__WORK INSTRUCTION__
Below are entries with pictures in them. Output exactly the lines starting at the line with "S2: button (KEY, VCC) -> switch (KEY, VCC)" and ending at the line with "V1: 5V (plus", both included, but not the pictures.
BEGIN
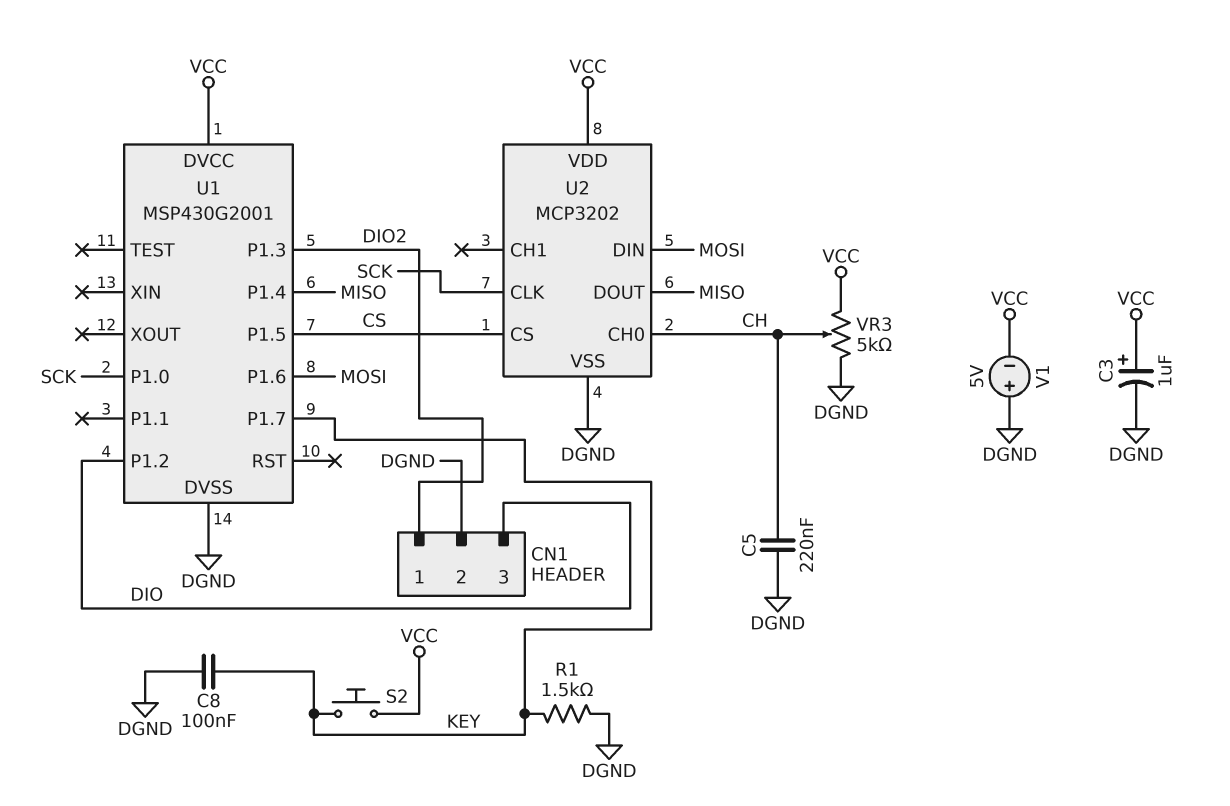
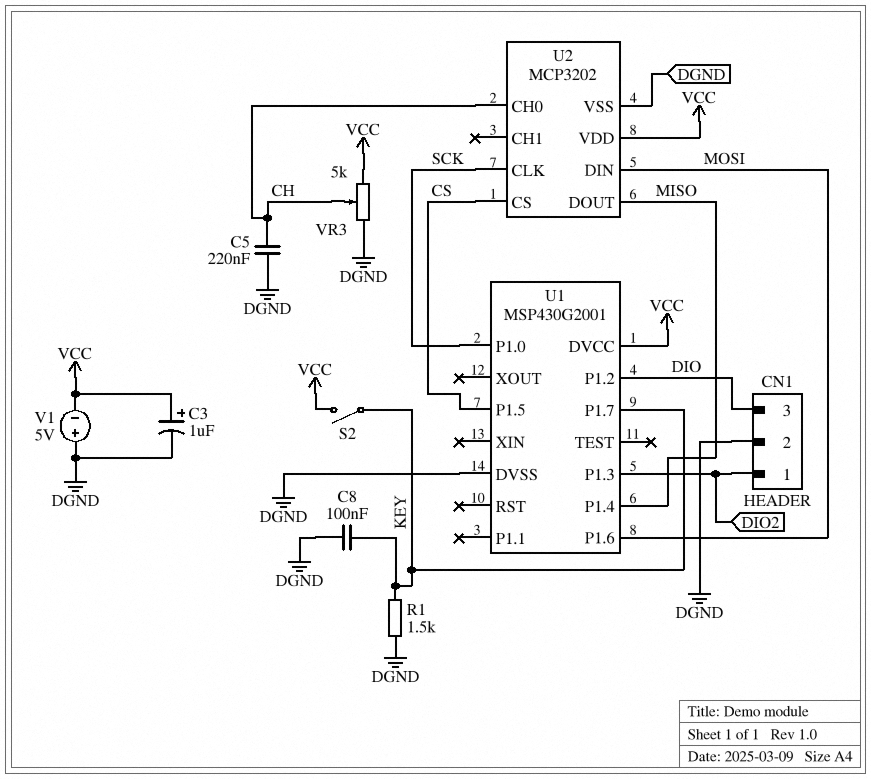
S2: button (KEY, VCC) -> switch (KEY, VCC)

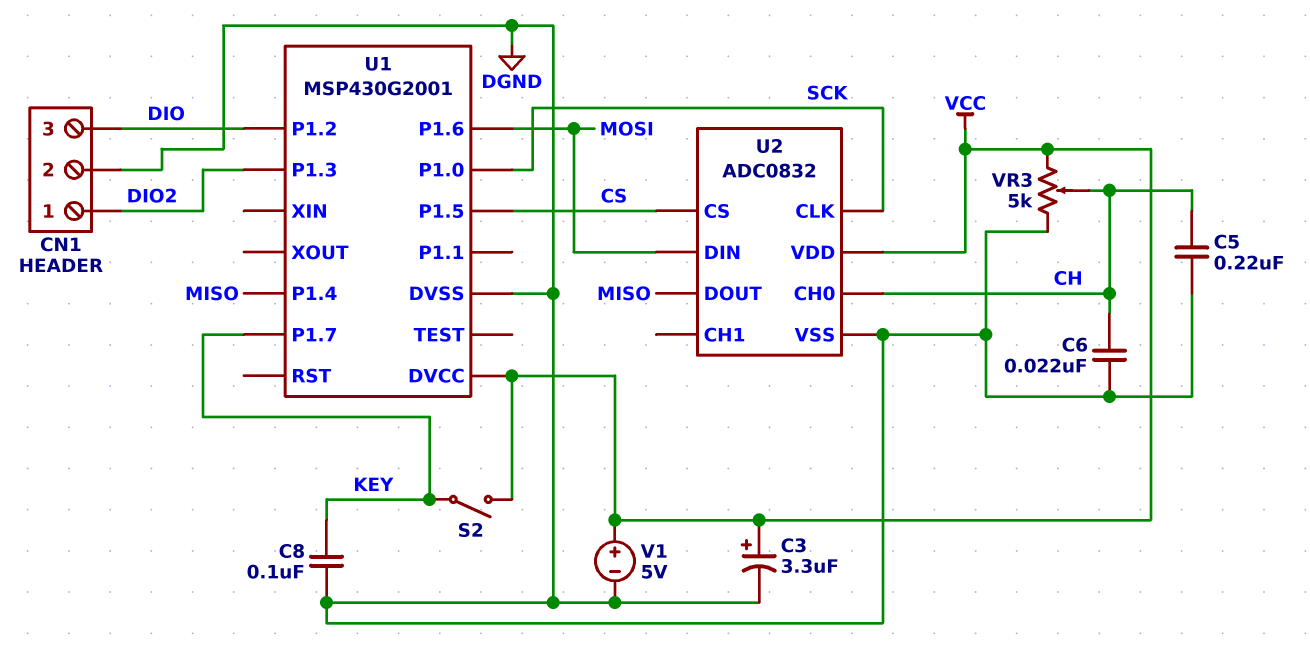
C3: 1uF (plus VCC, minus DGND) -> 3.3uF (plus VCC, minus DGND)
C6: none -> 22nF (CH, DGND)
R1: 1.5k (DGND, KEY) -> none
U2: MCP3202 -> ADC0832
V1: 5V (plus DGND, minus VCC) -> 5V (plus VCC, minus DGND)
END
BEGIN
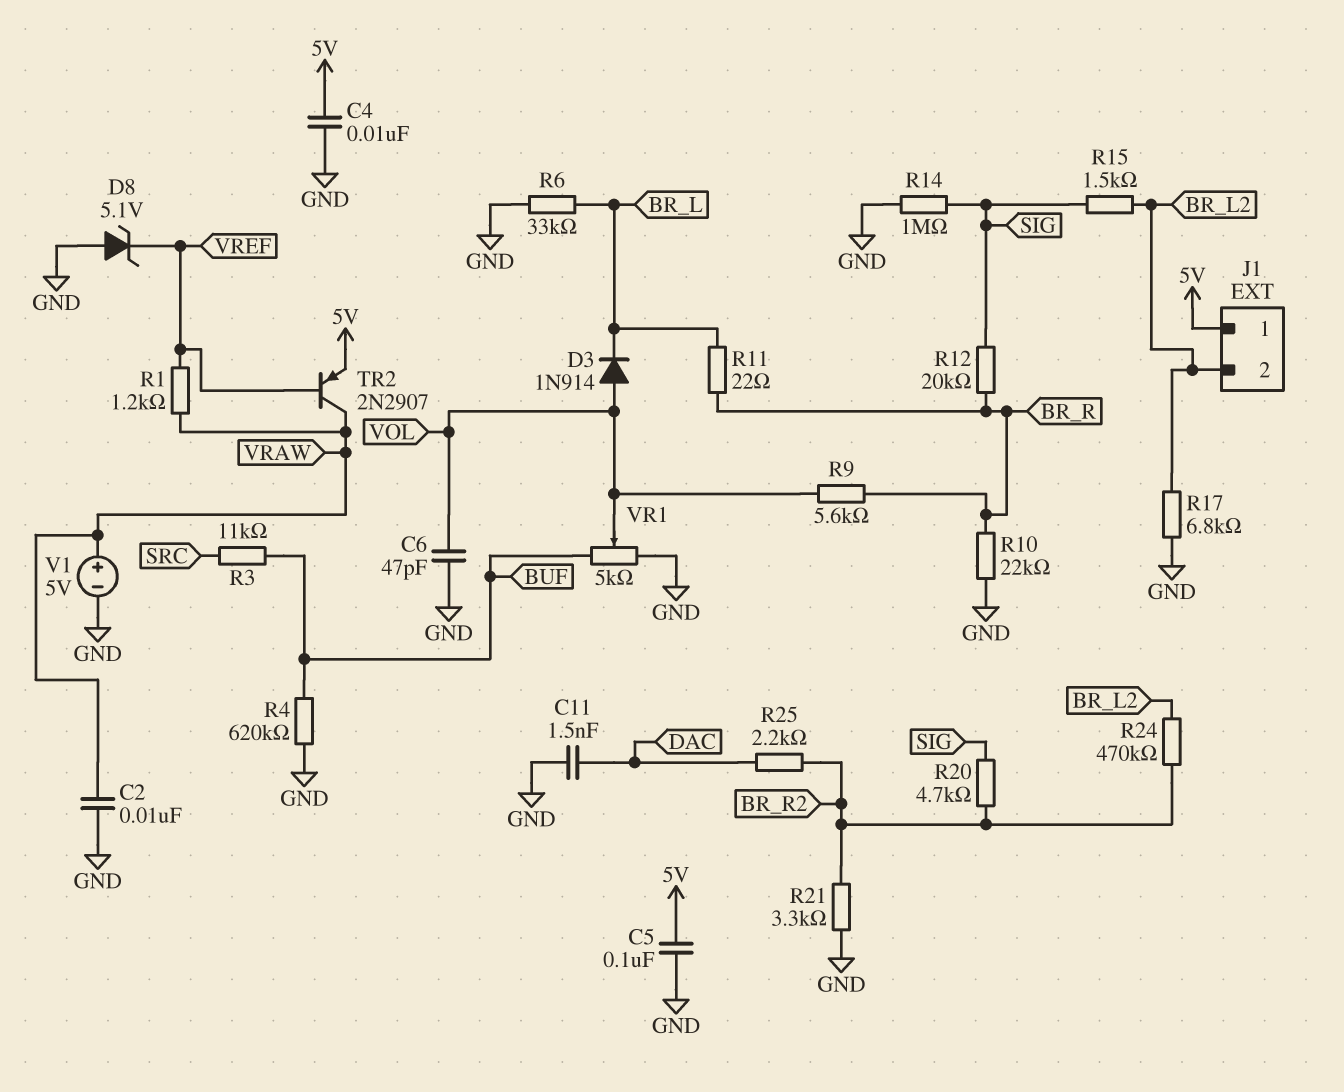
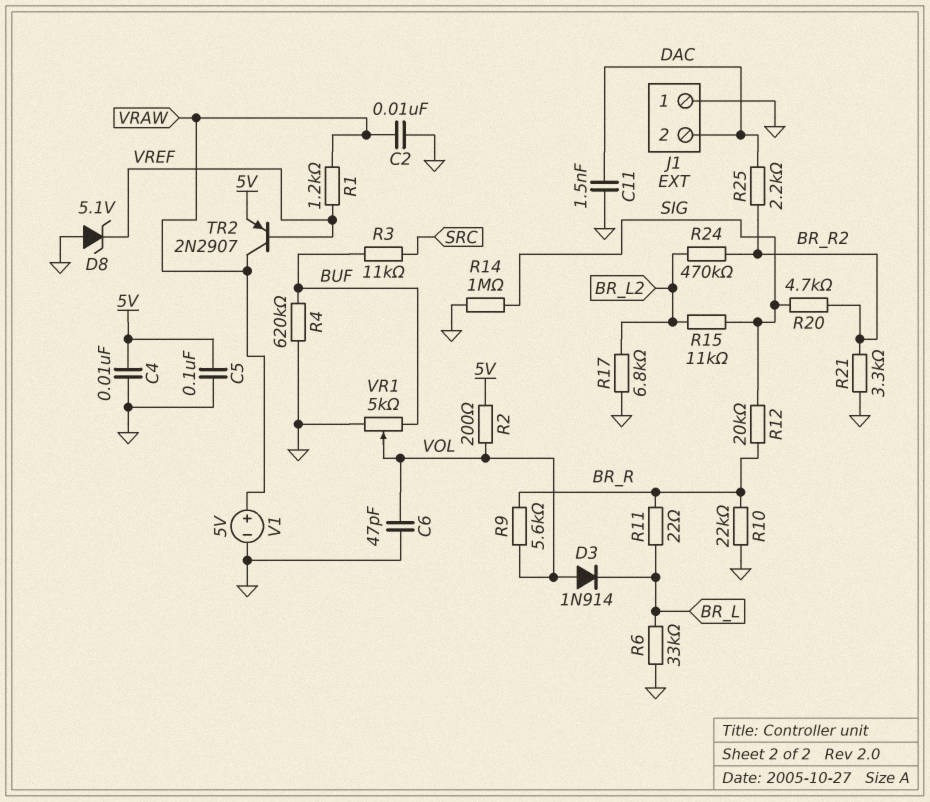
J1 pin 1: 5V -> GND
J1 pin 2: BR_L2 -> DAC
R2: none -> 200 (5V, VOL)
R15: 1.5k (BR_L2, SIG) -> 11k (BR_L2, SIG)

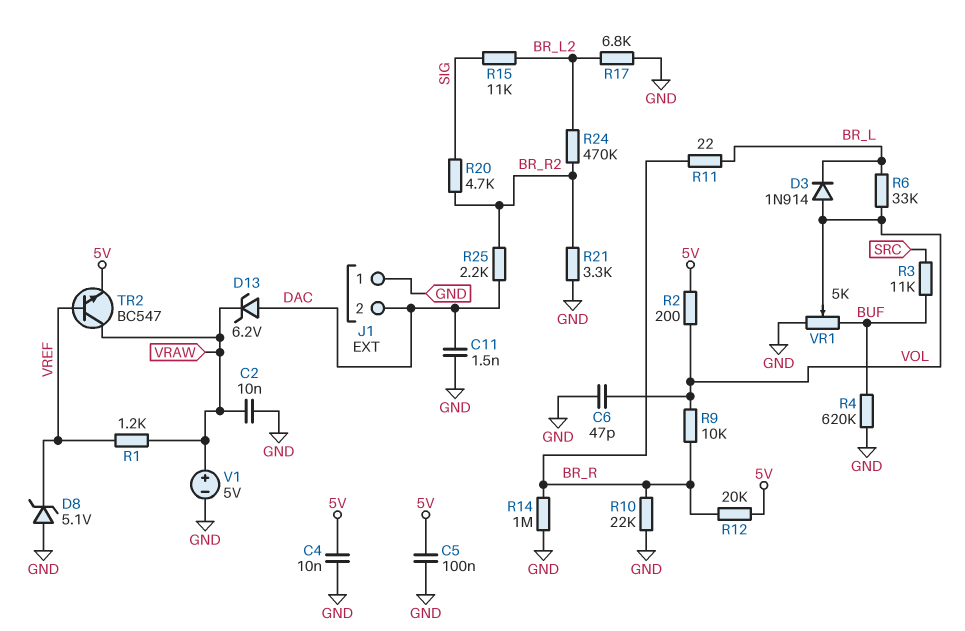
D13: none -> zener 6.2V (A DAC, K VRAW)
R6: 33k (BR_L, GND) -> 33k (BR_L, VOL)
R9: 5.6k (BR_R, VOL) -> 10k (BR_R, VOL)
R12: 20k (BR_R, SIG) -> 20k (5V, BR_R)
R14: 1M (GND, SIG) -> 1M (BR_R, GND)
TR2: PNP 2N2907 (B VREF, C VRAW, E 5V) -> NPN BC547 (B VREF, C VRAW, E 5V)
END
__RESPONSE TO THIS EXERCISE__
S2: button (KEY, VCC) -> switch (KEY, VCC)

C3: 1uF (plus VCC, minus DGND) -> 3.3uF (plus VCC, minus DGND)
C6: none -> 22nF (CH, DGND)
R1: 1.5k (DGND, KEY) -> none
U2: MCP3202 -> ADC0832
V1: 5V (plus DGND, minus VCC) -> 5V (plus VCC, minus DGND)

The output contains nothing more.